=== Records shown ===

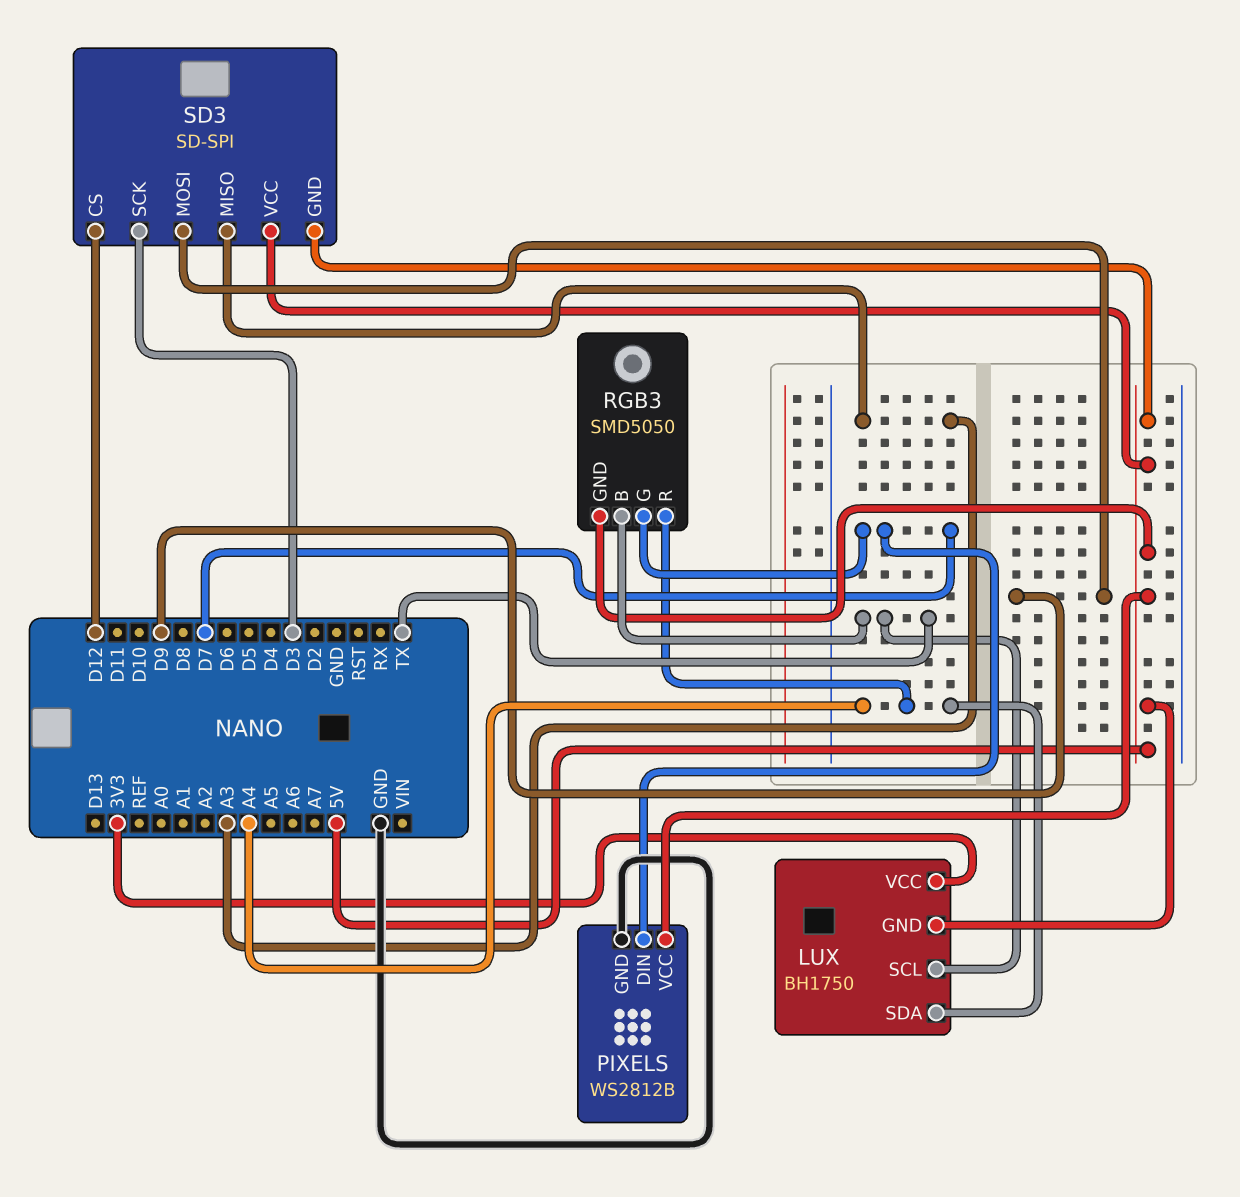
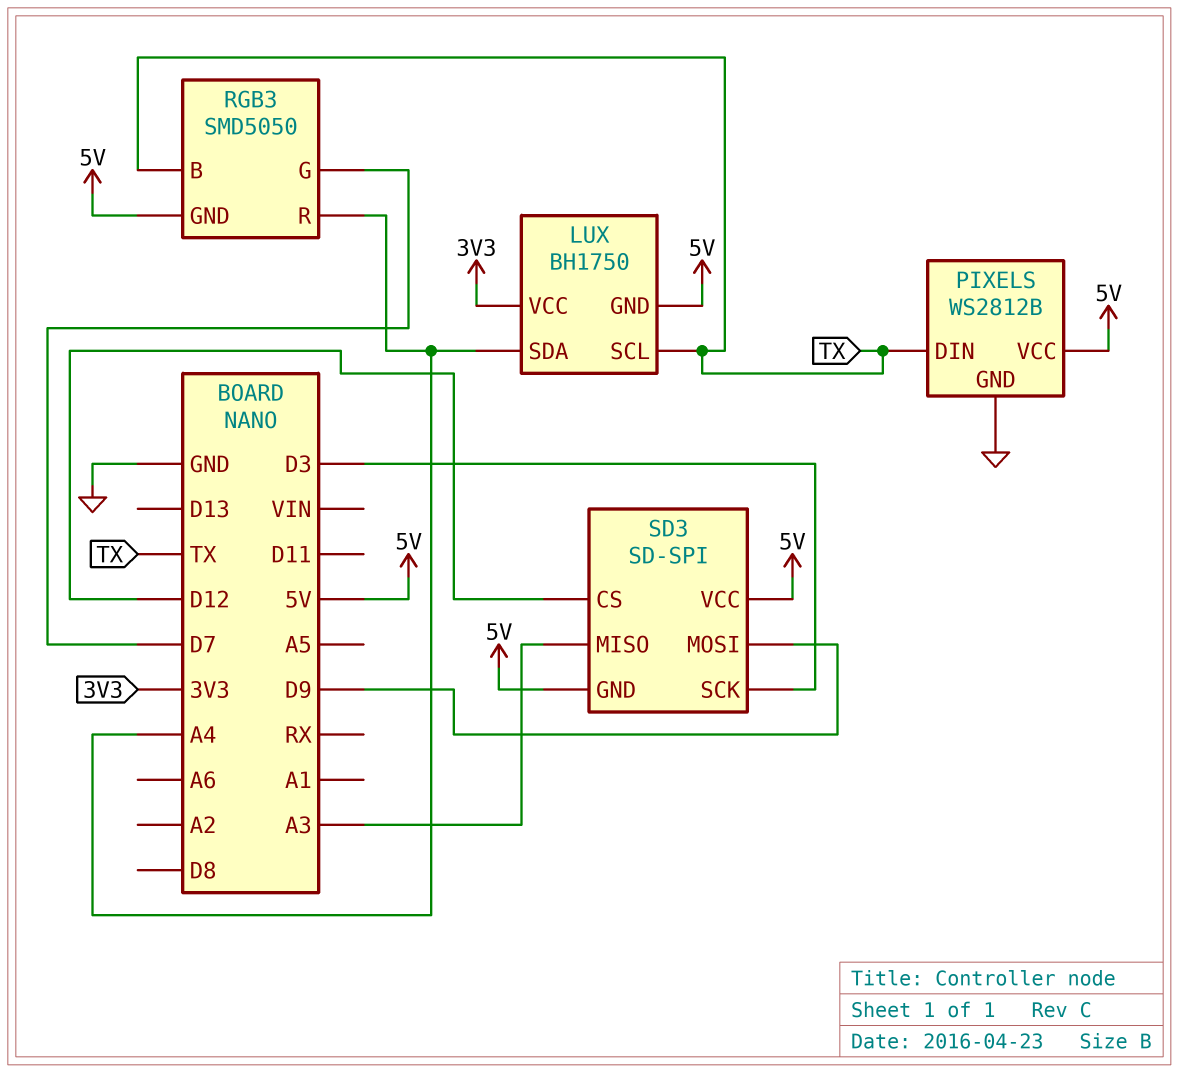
PIXELS pin DIN: D7 -> TX

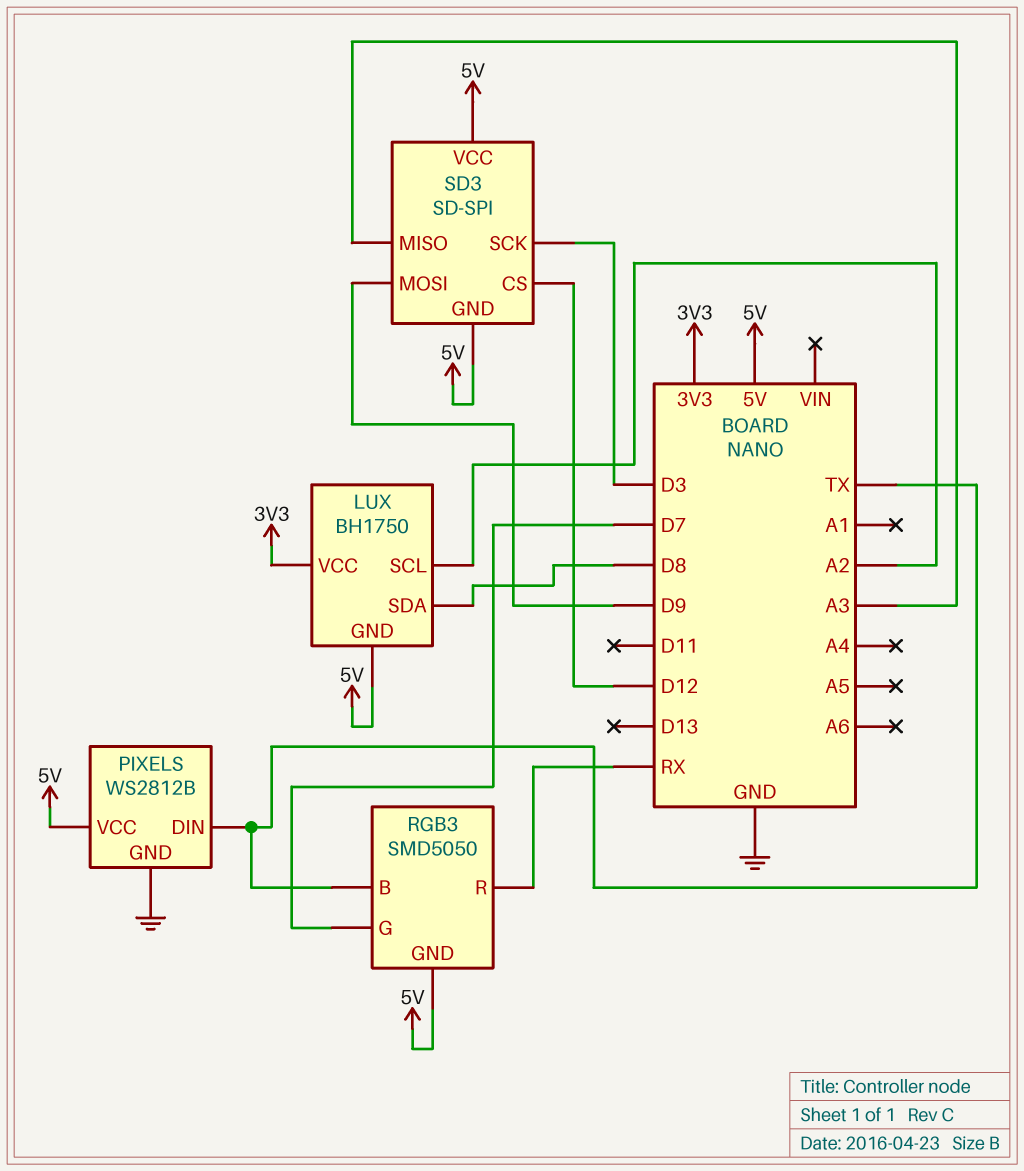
LUX pin SCL: TX -> A2
LUX pin SDA: A4 -> D8
RGB3 pin R: A4 -> RX

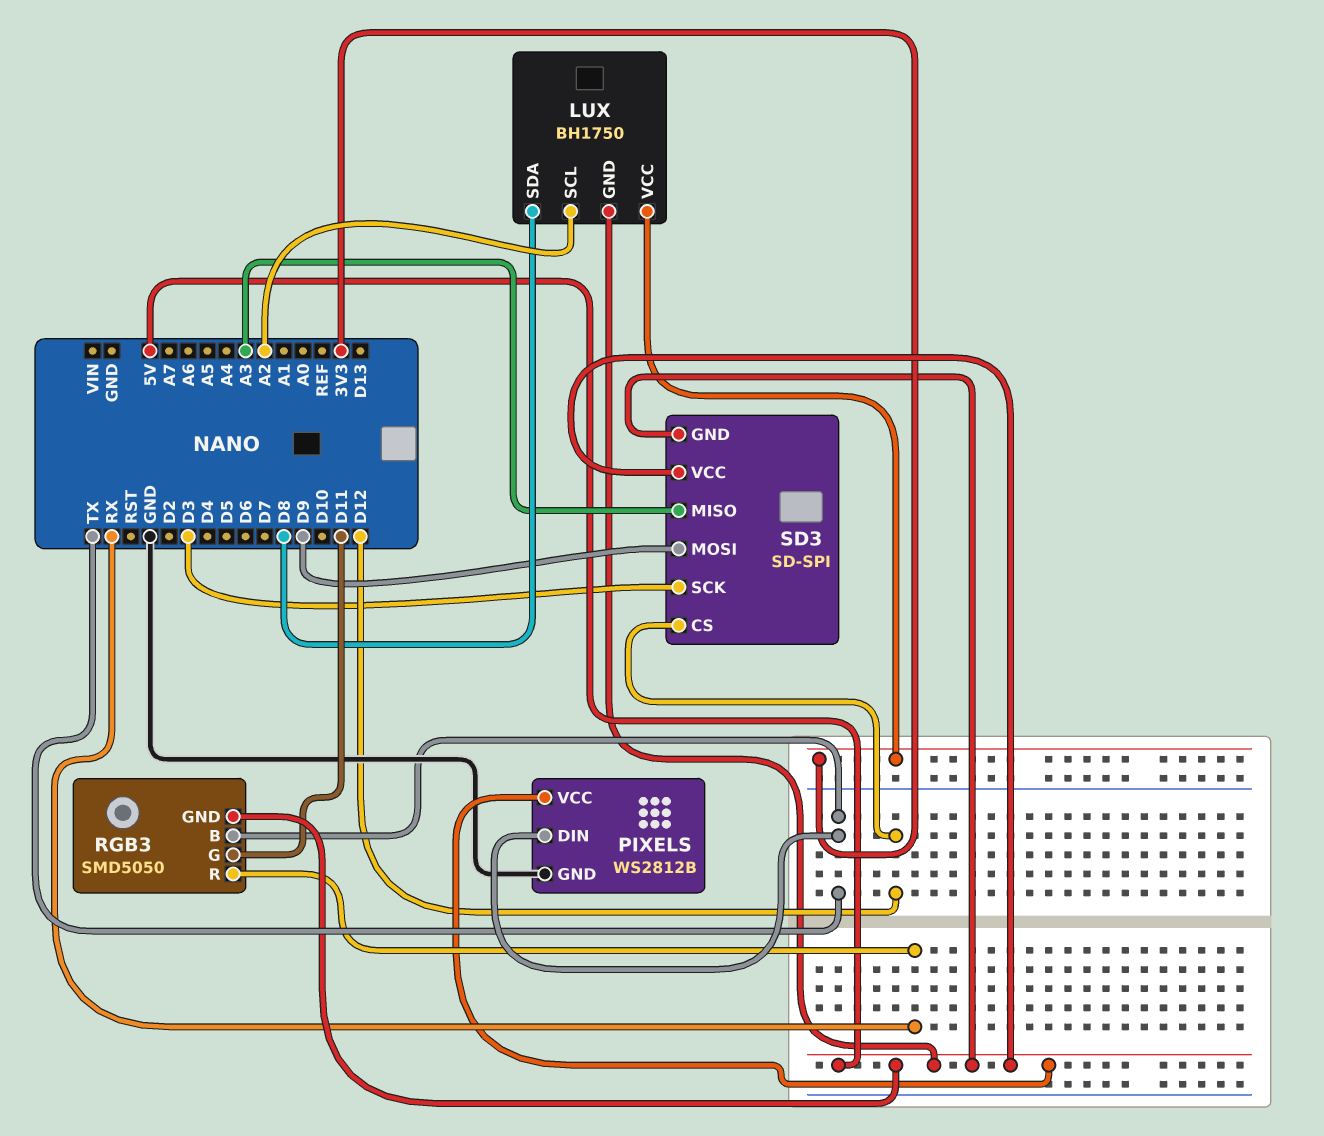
RGB3 pin G: D7 -> D11

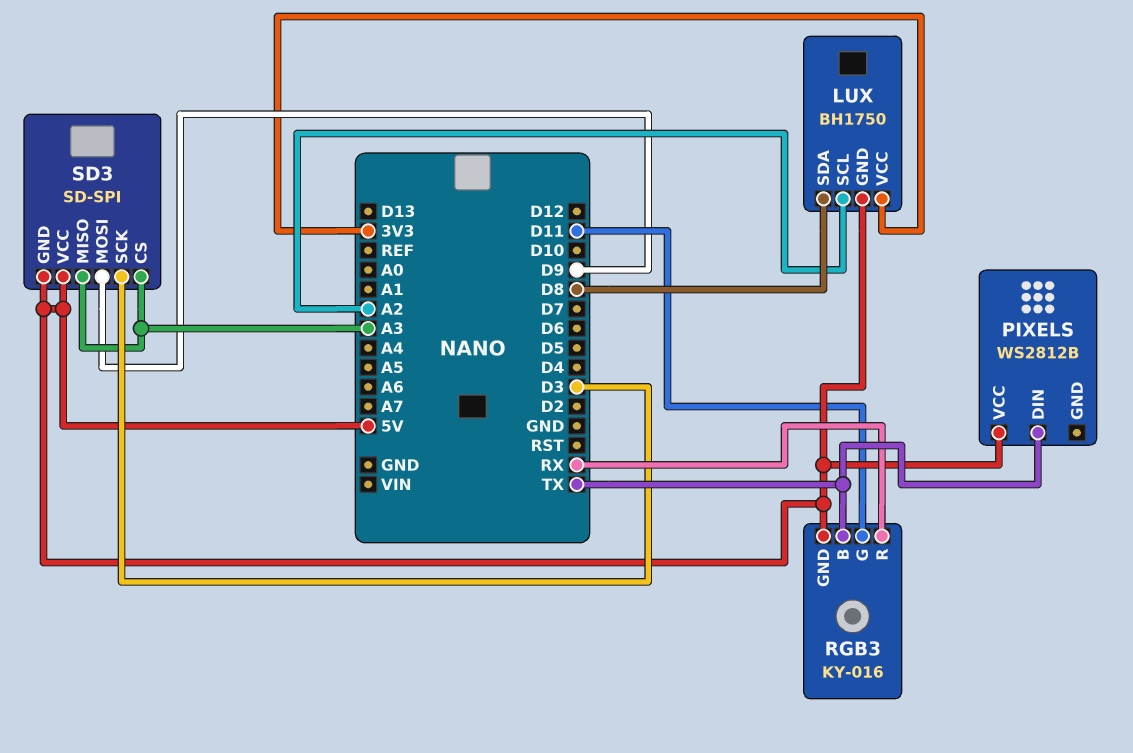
PIXELS pin GND: GND -> none
RGB3: SMD5050 -> KY-016
SD3 pin CS: D12 -> A3

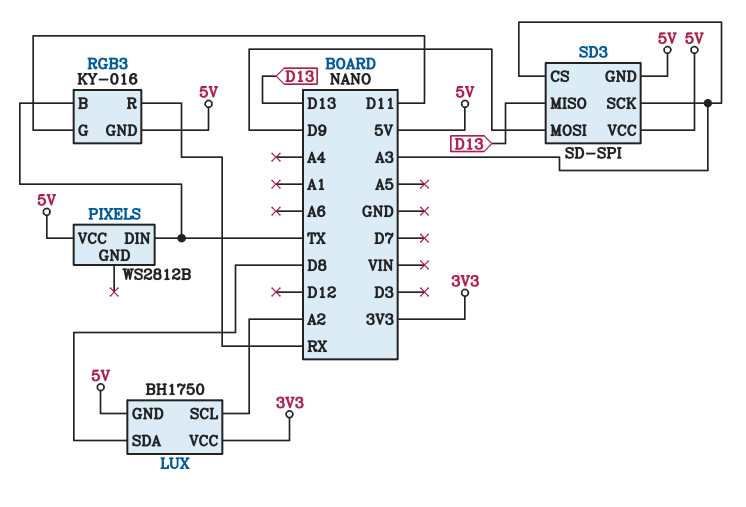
SD3 pin MISO: A3 -> D13
SD3 pin SCK: D3 -> A3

===

_Task instructions_: Please retype the data exactly. The pictures do not go in.

_Solution to this exercise_:
PIXELS pin DIN: D7 -> TX

LUX pin SCL: TX -> A2
LUX pin SDA: A4 -> D8
RGB3 pin R: A4 -> RX

RGB3 pin G: D7 -> D11

PIXELS pin GND: GND -> none
RGB3: SMD5050 -> KY-016
SD3 pin CS: D12 -> A3

SD3 pin MISO: A3 -> D13
SD3 pin SCK: D3 -> A3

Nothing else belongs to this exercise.